* Directions: All lines holding the word "fungus" should be located in the records and copied.

Dataset entries:
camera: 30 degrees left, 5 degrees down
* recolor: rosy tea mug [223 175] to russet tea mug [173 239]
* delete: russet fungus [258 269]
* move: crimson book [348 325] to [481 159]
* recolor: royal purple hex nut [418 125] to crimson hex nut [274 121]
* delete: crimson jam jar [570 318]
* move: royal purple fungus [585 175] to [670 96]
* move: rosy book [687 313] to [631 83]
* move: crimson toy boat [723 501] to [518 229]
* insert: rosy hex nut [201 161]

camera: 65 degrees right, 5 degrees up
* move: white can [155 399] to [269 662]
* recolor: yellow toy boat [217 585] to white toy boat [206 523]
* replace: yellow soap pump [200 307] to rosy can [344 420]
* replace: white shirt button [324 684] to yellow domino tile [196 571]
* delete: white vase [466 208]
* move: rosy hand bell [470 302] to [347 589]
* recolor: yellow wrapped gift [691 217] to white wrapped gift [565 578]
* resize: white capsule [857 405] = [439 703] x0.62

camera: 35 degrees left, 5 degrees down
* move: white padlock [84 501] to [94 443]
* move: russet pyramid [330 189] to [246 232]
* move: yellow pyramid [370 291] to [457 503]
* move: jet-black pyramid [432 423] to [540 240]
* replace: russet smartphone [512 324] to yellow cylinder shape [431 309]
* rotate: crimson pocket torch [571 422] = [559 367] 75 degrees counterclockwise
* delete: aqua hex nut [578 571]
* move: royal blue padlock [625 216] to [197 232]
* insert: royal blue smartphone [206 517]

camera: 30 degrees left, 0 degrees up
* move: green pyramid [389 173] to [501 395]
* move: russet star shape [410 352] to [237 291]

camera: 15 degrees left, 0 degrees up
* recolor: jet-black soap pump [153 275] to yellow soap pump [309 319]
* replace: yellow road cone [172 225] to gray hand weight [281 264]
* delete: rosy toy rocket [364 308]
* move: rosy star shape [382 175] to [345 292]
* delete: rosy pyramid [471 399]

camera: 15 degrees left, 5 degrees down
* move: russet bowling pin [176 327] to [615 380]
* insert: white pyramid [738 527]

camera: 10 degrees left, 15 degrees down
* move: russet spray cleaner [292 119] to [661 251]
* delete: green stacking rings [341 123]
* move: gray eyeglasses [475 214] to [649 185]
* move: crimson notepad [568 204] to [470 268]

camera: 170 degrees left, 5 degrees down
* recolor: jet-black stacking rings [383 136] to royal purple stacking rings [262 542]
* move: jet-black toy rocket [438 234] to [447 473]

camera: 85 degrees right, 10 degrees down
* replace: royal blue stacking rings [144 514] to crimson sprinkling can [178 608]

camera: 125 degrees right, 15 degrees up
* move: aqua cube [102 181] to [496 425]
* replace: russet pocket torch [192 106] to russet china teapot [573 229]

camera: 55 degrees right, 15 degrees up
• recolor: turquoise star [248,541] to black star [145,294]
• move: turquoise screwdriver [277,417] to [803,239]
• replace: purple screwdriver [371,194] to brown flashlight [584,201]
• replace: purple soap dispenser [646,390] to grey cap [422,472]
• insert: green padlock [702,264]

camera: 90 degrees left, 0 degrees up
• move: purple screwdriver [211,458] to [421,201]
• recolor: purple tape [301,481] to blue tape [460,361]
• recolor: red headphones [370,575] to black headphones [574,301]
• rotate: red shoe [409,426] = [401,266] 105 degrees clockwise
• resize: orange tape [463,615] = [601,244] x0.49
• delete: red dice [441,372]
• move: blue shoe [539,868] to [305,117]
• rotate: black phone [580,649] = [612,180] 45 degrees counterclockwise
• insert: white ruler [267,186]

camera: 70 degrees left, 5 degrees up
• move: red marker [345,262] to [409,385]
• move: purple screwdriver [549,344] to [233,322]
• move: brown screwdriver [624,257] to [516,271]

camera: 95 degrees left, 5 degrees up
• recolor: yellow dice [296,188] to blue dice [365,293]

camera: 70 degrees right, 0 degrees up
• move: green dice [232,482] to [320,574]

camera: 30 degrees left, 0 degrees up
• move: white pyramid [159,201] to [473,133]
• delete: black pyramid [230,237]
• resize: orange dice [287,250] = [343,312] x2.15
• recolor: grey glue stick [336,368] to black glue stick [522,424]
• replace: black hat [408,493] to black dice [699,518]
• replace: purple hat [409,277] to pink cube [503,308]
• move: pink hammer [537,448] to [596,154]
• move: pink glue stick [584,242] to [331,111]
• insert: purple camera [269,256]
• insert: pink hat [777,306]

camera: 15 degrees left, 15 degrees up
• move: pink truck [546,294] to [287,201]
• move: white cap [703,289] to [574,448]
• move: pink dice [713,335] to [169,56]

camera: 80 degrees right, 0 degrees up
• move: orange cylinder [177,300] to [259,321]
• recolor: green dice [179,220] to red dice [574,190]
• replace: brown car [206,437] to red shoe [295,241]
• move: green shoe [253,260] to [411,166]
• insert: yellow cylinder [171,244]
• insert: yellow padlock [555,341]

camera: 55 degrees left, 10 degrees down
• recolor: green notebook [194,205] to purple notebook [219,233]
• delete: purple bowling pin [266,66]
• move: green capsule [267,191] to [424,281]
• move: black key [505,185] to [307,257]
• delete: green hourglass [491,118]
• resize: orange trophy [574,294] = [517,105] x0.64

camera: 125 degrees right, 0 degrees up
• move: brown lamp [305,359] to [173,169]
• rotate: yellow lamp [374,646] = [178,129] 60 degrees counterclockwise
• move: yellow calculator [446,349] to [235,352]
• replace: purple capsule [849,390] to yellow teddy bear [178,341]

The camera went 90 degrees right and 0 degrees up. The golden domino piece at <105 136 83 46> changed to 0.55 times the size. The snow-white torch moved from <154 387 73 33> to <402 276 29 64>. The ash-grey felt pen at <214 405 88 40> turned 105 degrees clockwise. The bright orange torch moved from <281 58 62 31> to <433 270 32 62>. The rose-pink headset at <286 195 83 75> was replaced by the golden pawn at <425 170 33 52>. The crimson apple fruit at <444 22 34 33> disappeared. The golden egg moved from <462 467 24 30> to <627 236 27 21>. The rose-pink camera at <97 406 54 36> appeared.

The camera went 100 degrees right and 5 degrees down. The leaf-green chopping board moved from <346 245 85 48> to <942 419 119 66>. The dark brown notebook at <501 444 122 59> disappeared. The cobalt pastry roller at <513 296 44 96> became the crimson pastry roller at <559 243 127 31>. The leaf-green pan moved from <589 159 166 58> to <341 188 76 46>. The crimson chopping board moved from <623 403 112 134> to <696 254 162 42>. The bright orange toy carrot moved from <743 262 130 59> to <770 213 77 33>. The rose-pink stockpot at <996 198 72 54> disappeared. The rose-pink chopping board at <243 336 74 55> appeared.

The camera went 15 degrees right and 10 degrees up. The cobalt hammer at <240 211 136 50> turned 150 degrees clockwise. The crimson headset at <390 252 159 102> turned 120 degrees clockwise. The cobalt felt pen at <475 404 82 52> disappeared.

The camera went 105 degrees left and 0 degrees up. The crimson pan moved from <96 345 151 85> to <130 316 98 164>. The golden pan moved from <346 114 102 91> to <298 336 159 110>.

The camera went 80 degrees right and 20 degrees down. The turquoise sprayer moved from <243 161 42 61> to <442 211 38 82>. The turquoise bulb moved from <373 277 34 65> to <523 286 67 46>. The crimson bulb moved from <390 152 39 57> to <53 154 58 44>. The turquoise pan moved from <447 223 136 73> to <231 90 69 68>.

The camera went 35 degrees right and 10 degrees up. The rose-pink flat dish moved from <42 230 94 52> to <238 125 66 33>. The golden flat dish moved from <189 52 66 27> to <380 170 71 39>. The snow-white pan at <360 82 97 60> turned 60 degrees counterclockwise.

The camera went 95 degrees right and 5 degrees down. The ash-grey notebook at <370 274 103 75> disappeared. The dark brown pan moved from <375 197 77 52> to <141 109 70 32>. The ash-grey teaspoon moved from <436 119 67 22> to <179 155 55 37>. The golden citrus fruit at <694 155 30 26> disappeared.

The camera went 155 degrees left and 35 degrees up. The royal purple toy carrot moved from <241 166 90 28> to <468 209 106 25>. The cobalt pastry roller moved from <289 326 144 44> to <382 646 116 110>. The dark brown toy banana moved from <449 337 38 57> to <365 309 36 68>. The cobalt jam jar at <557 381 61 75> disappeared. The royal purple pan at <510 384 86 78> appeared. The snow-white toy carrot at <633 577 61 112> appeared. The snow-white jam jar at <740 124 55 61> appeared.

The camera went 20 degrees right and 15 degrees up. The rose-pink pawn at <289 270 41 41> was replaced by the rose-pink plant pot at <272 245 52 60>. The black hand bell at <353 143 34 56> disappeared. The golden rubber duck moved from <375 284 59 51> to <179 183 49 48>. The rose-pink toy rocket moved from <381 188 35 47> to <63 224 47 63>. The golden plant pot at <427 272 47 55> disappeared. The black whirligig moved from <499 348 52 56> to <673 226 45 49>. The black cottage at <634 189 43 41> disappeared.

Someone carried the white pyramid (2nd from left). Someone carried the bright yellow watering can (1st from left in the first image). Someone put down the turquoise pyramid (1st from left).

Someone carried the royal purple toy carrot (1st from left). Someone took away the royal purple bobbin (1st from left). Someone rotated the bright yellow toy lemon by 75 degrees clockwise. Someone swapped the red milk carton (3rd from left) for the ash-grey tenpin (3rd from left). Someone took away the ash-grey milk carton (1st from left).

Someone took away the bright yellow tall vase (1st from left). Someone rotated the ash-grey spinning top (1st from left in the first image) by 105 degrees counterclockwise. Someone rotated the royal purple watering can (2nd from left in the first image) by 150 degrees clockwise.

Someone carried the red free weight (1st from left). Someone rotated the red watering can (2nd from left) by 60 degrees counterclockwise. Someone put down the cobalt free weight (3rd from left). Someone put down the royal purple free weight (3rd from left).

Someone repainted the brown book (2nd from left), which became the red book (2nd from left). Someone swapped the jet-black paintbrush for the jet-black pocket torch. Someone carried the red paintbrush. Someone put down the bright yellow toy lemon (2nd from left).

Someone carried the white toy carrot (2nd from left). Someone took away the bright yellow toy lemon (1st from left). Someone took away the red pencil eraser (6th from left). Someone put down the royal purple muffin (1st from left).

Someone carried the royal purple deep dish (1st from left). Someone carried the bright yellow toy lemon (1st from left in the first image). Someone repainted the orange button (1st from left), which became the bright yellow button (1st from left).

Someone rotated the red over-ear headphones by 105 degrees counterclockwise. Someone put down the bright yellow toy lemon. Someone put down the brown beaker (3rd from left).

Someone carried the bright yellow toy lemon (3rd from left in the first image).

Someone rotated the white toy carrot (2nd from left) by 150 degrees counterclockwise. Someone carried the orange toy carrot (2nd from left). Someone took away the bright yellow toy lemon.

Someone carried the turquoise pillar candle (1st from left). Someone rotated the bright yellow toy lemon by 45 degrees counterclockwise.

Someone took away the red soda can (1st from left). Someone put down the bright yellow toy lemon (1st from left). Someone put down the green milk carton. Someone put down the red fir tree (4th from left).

* Result of this exercise:
* delete: russet fungus [258 269]
* move: royal purple fungus [585 175] to [670 96]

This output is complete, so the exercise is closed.